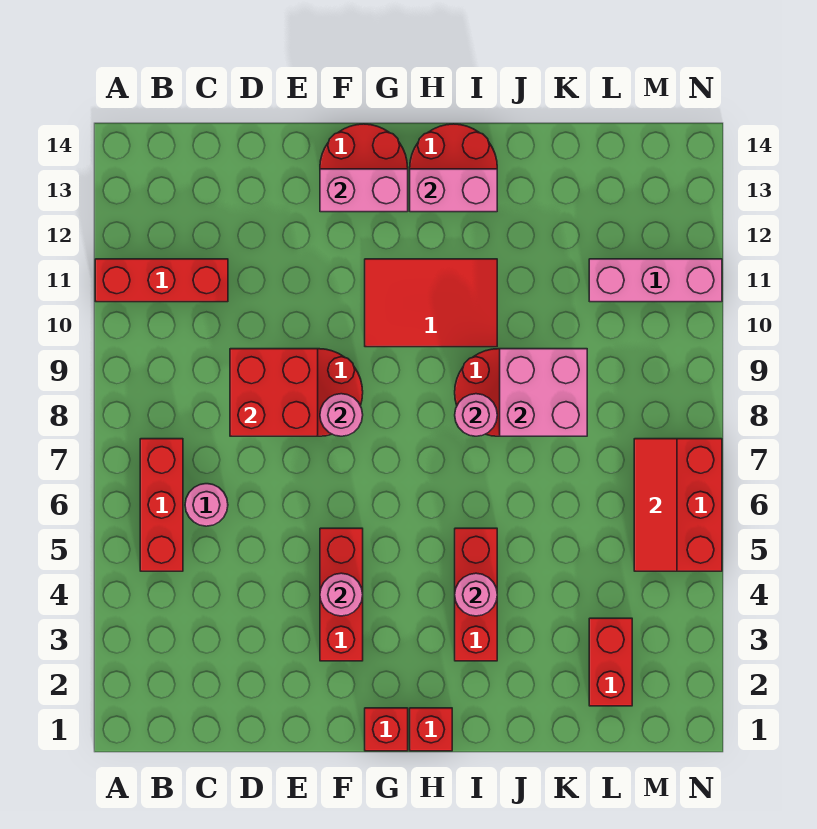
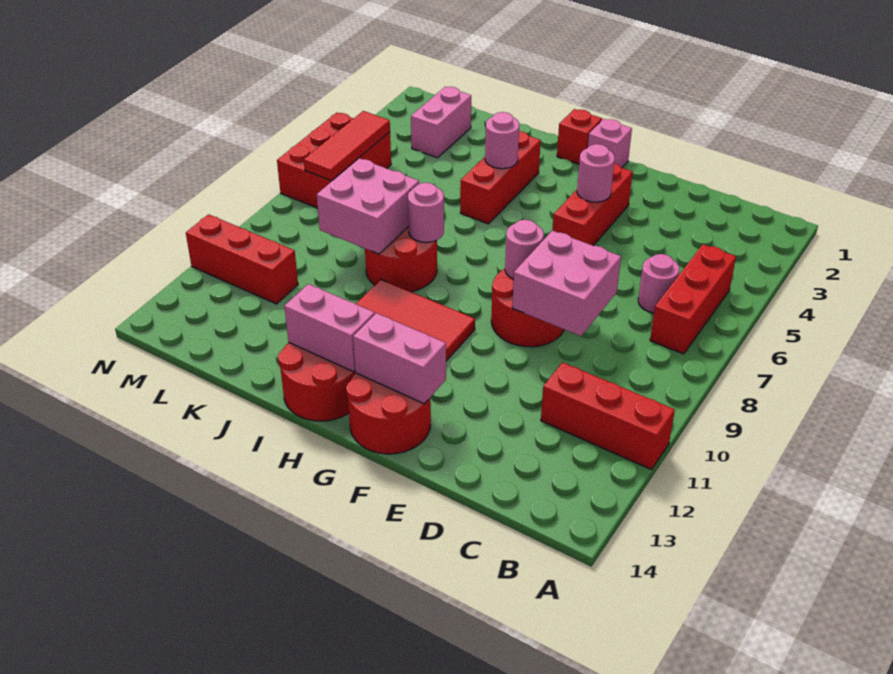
red brick D8:E9 level 2 -> pink brick D8:E9 level 2
red brick G1 level 1 -> pink brick G1 level 1
red brick L2:L3 level 1 -> pink brick L2:L3 level 1
pink brick L11:N11 level 1 -> red brick L11:N11 level 1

■ Exercise prompt ■
Give back the whole listing exactly, without pictures.

■ Expected answer ■
red brick D8:E9 level 2 -> pink brick D8:E9 level 2
red brick G1 level 1 -> pink brick G1 level 1
red brick L2:L3 level 1 -> pink brick L2:L3 level 1
pink brick L11:N11 level 1 -> red brick L11:N11 level 1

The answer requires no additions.